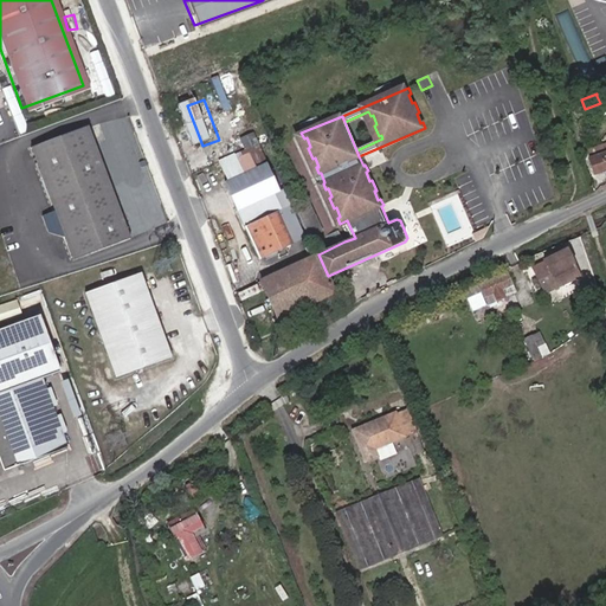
[(83,126),(28,147),(50,202),(52,208),(62,234),(70,257),(126,236),(105,182),(83,126)]
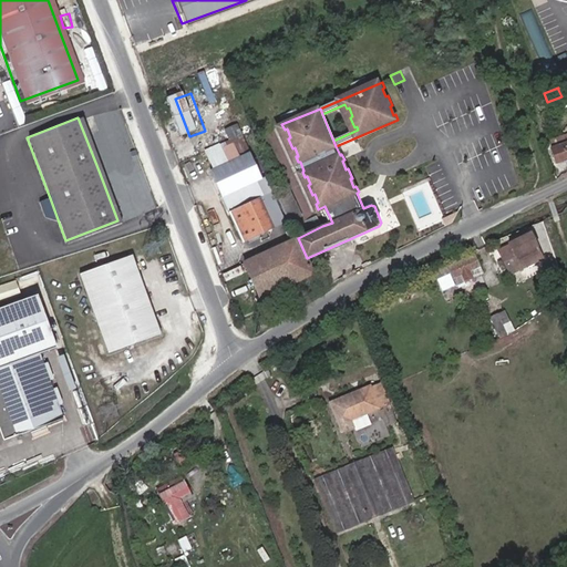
[(238,156),(250,152),(240,122),(227,129),(232,140),(234,145),(238,156)]
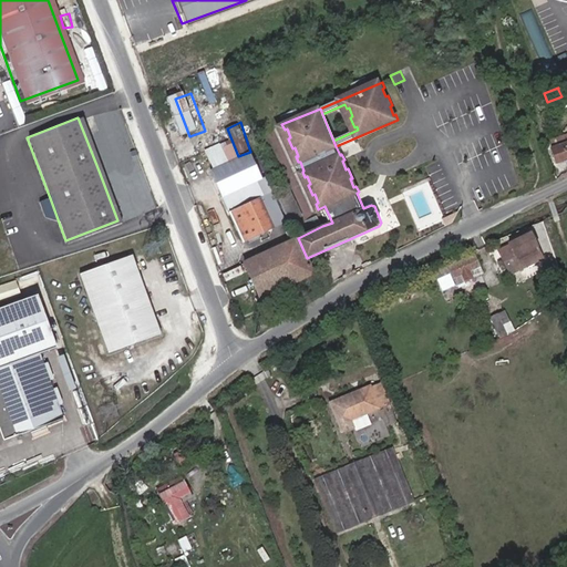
[(566,142),(566,134),(553,140),(555,146),(566,142)]
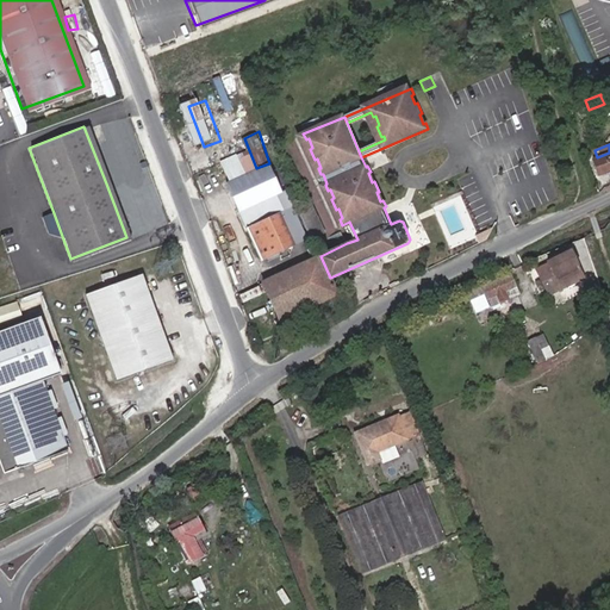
[(228,166),(232,178),(256,168),(251,156),(249,150),(225,160),(228,166)]
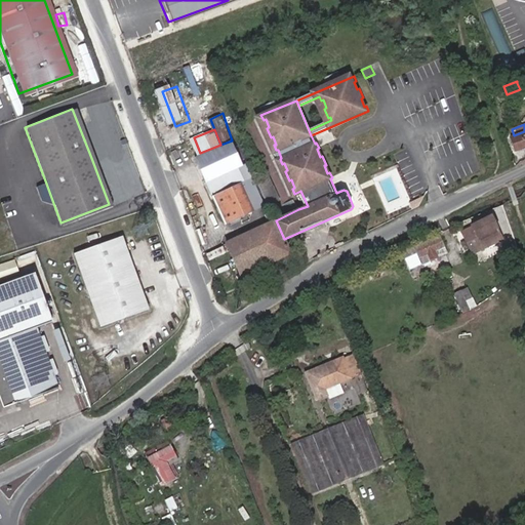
[(524,131),(514,135),(513,135),(517,151),(524,148),(524,131)]
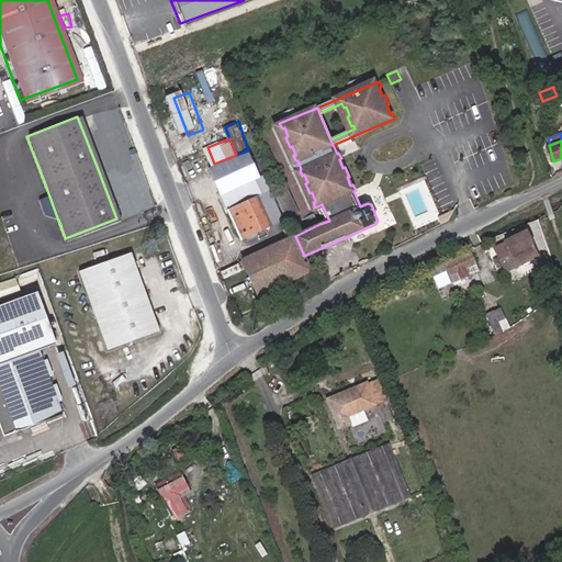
[(211,166),(227,209),(239,205),(248,234),(268,225),(258,198),(266,194),(248,150),(236,155),(214,164),(211,166)]
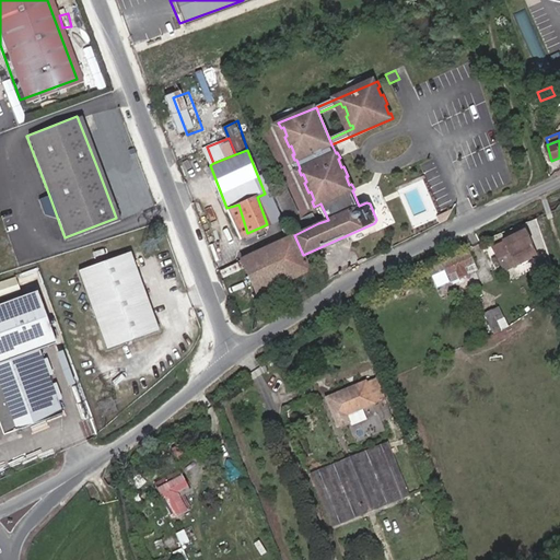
[(276,193),(287,218),(302,211),(290,187),(276,193)]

= = = = = = =

_WRITTEN TASK_.
The listing above is to be retyped exactly, with all pictures left out.

_RESPONSE TO THIS EXERCISE_.
[(83,126),(28,147),(50,202),(52,208),(62,234),(70,257),(126,236),(105,182),(83,126)]
[(238,156),(250,152),(240,122),(227,129),(232,140),(234,145),(238,156)]
[(566,142),(566,134),(553,140),(555,146),(566,142)]
[(228,166),(232,178),(256,168),(251,156),(249,150),(225,160),(228,166)]
[(524,131),(514,135),(513,135),(517,151),(524,148),(524,131)]
[(211,166),(227,209),(239,205),(248,234),(268,225),(258,198),(266,194),(248,150),(236,155),(214,164),(211,166)]
[(276,193),(287,218),(302,211),(290,187),(276,193)]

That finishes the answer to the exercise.